● Your task
Of the records that follow, copy only the lines from the line containing "black plate E5:G5" to the line containing "blue cone G1 level 1 -> none", both included, exactly as written.
======== Records for this exercise
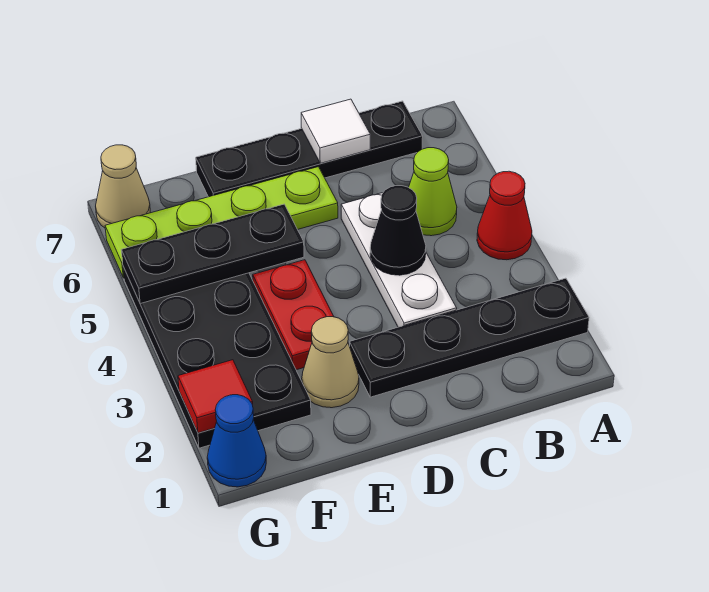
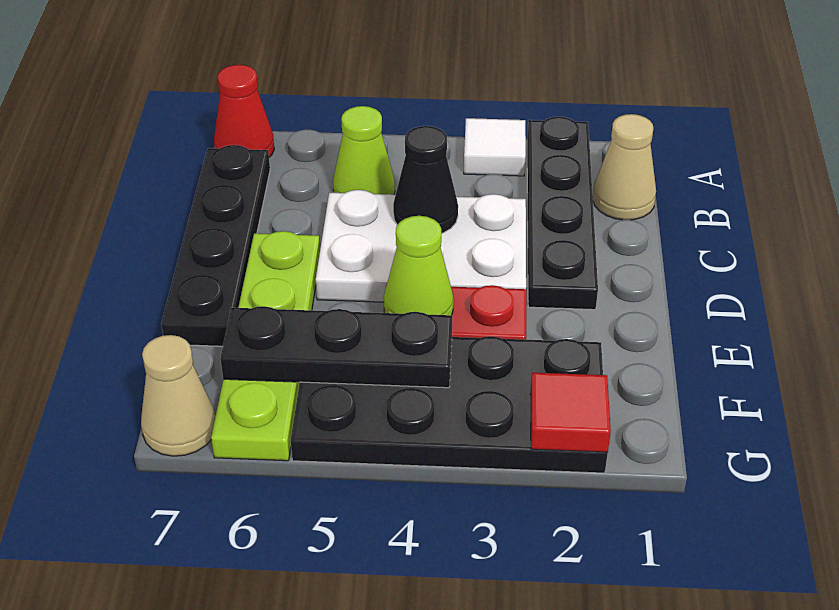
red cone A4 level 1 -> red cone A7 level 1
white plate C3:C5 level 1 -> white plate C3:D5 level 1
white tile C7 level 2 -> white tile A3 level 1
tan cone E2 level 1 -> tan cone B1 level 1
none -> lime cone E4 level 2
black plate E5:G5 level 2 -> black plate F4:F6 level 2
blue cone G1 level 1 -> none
================
======== Records for this exercise
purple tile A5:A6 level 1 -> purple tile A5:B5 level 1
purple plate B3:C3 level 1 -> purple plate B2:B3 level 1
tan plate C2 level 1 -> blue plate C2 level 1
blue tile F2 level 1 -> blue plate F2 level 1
================
● Response area
black plate E5:G5 level 2 -> black plate F4:F6 level 2
blue cone G1 level 1 -> none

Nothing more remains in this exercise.